EXERCISE DETAILS » Return the whole listing unchanged. Drop the images.
******************************
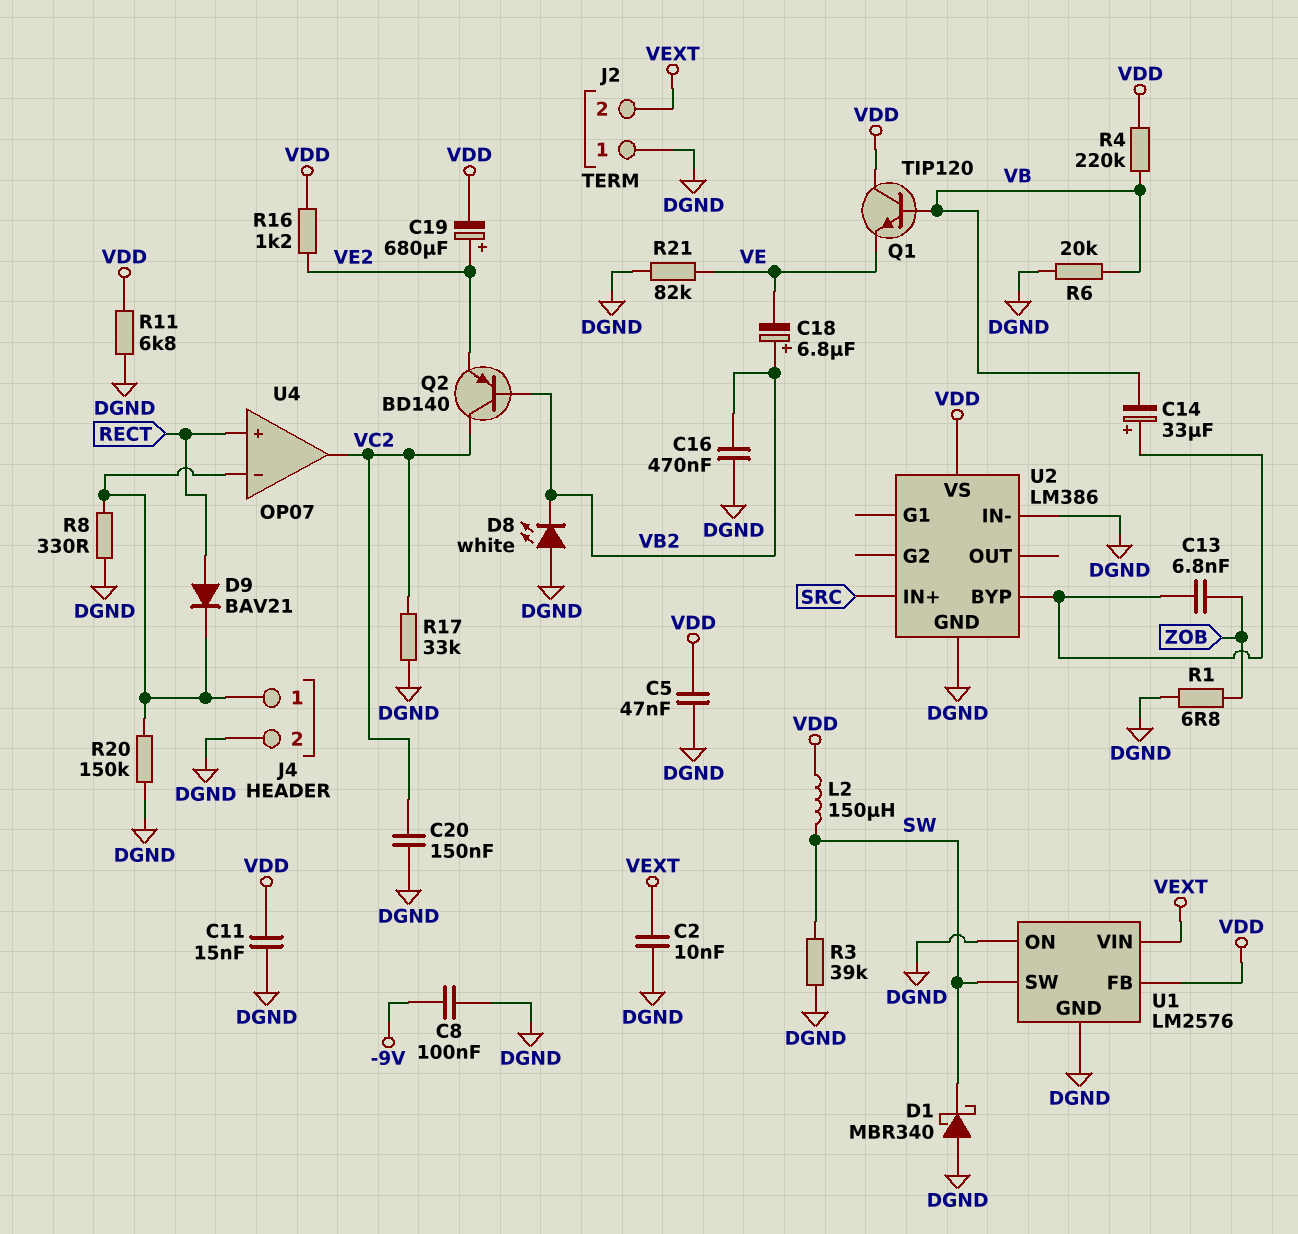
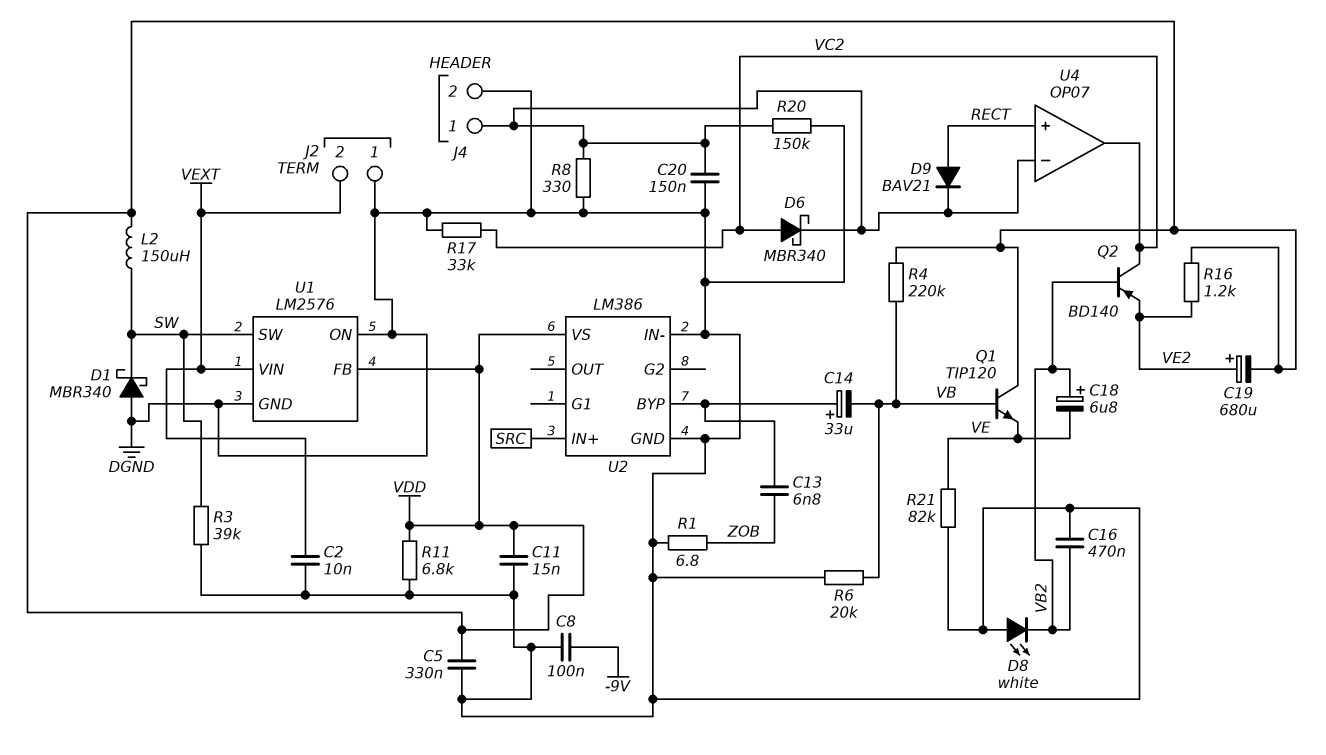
C5: 47nF (DGND, VDD) -> 330nF (DGND, VDD)
C20: 150nF (DGND, VC2) -> 150nF (DGND, J4/1)
D6: none -> schottky MBR340 (A VC2, K J4/1)

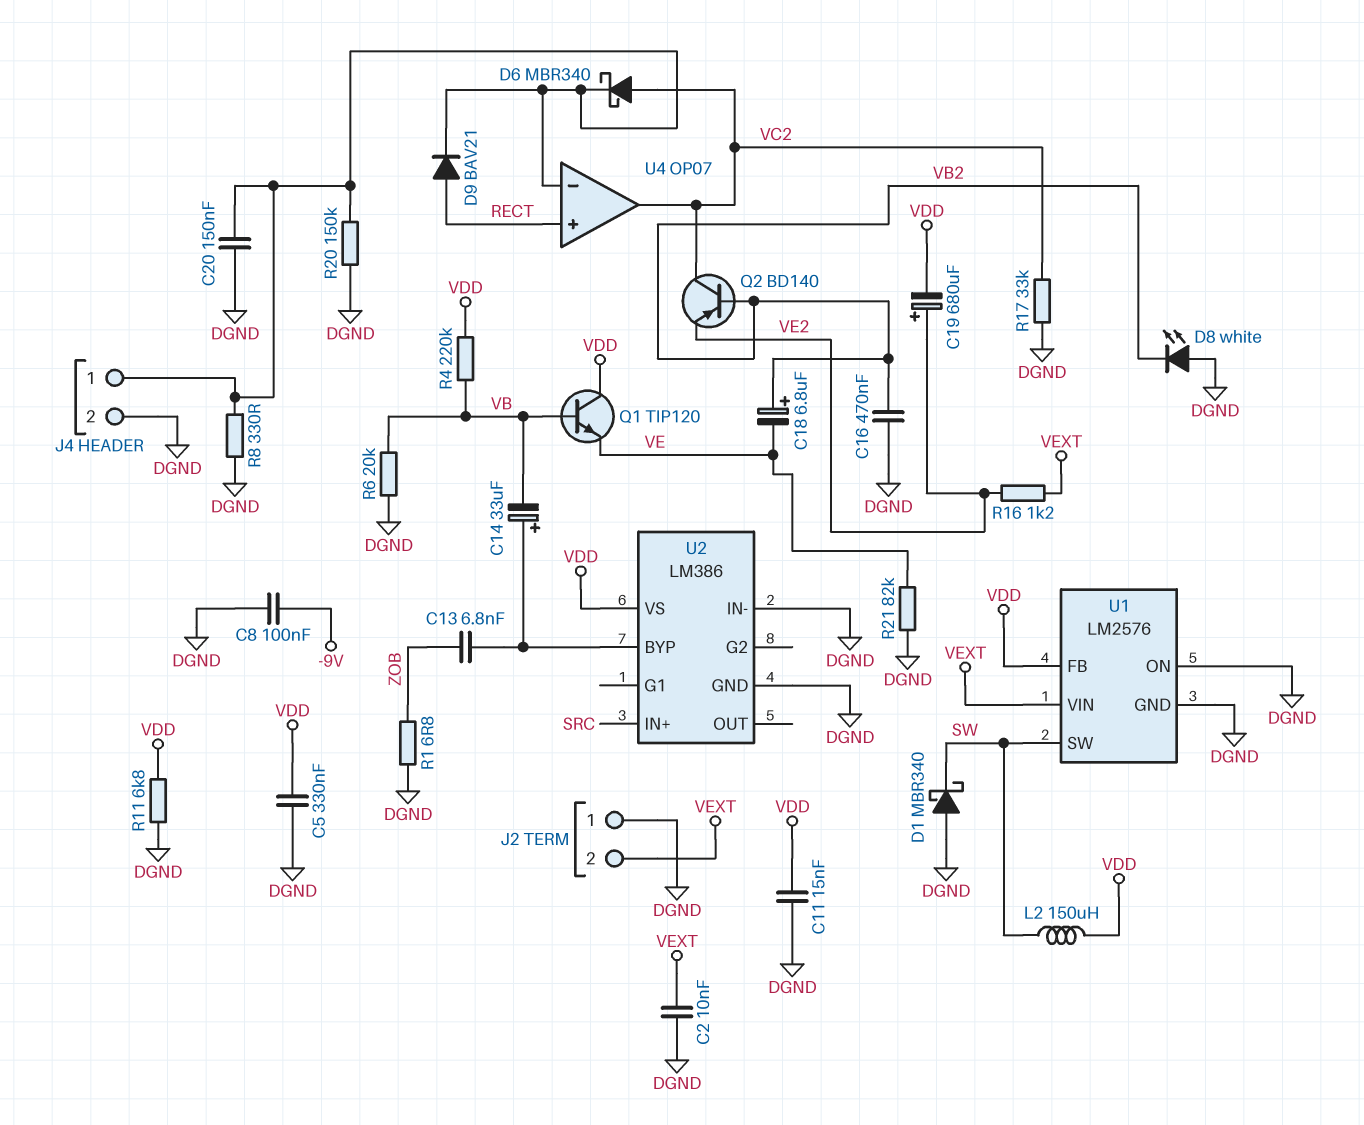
R3: 39k (DGND, SW) -> none
R16: 1.2k (VDD, VE2) -> 1.2k (VE2, VEXT)

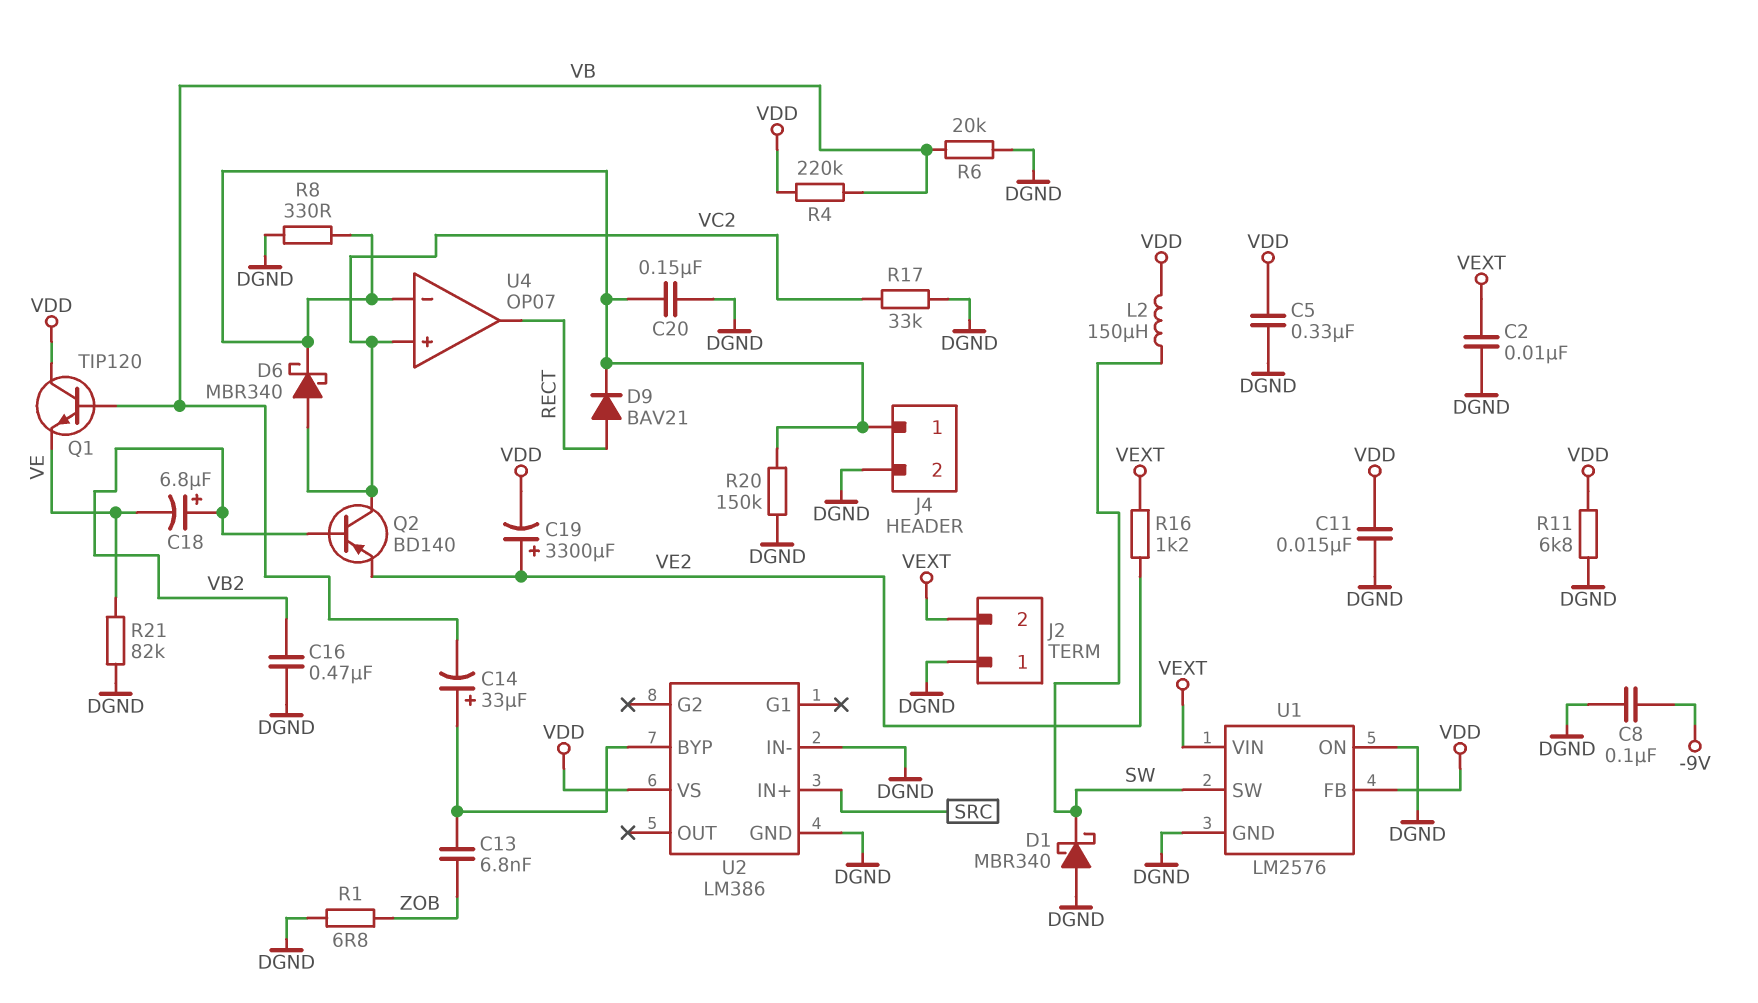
C19: 680uF (plus VE2, minus VDD) -> 3300uF (plus VE2, minus VDD)
D8: LED white (A DGND, K VB2) -> none
U4 pin in+: RECT -> VC2
U4 pin out: VC2 -> RECT

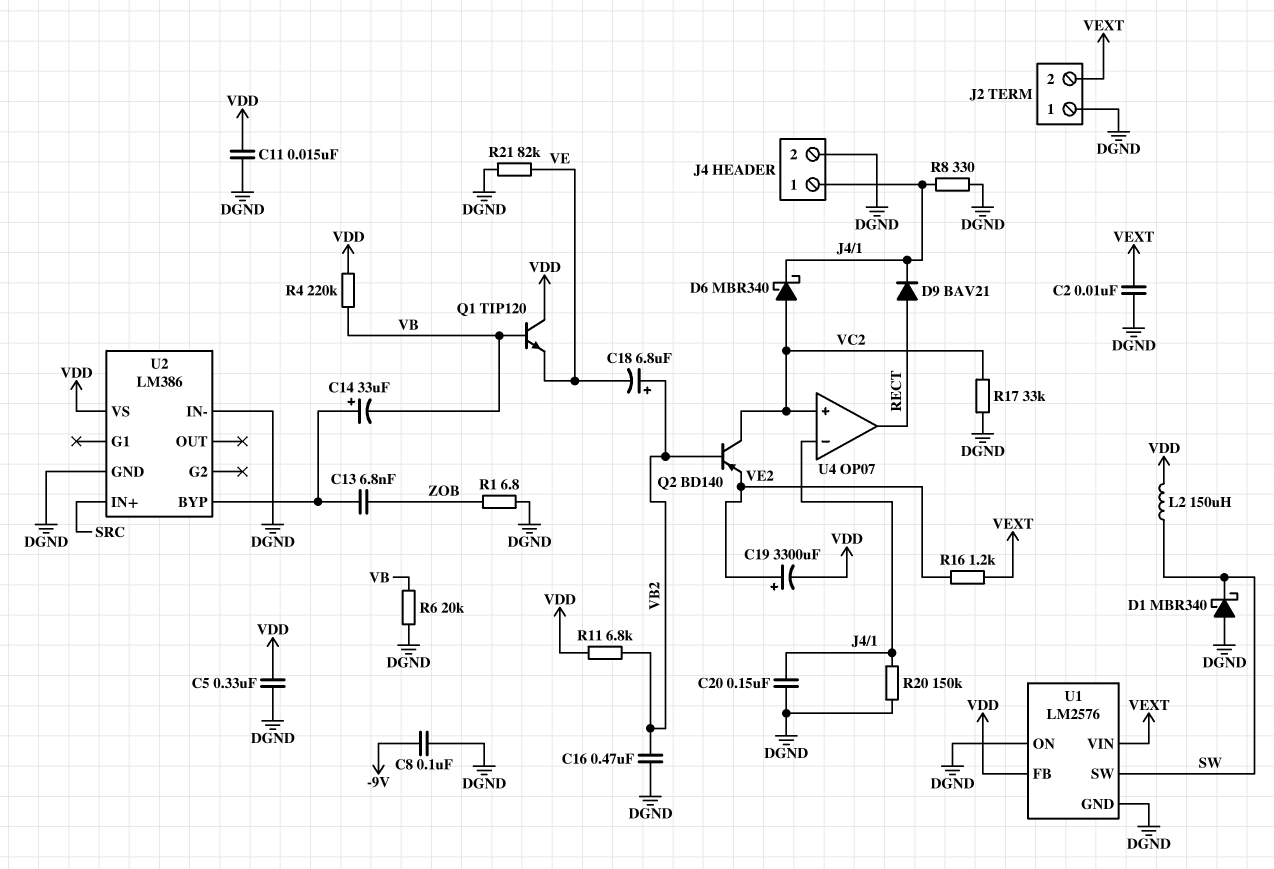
R11: 6.8k (DGND, VDD) -> 6.8k (VB2, VDD)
******************************
TASK ANSWER »
C5: 47nF (DGND, VDD) -> 330nF (DGND, VDD)
C20: 150nF (DGND, VC2) -> 150nF (DGND, J4/1)
D6: none -> schottky MBR340 (A VC2, K J4/1)

R3: 39k (DGND, SW) -> none
R16: 1.2k (VDD, VE2) -> 1.2k (VE2, VEXT)

C19: 680uF (plus VE2, minus VDD) -> 3300uF (plus VE2, minus VDD)
D8: LED white (A DGND, K VB2) -> none
U4 pin in+: RECT -> VC2
U4 pin out: VC2 -> RECT

R11: 6.8k (DGND, VDD) -> 6.8k (VB2, VDD)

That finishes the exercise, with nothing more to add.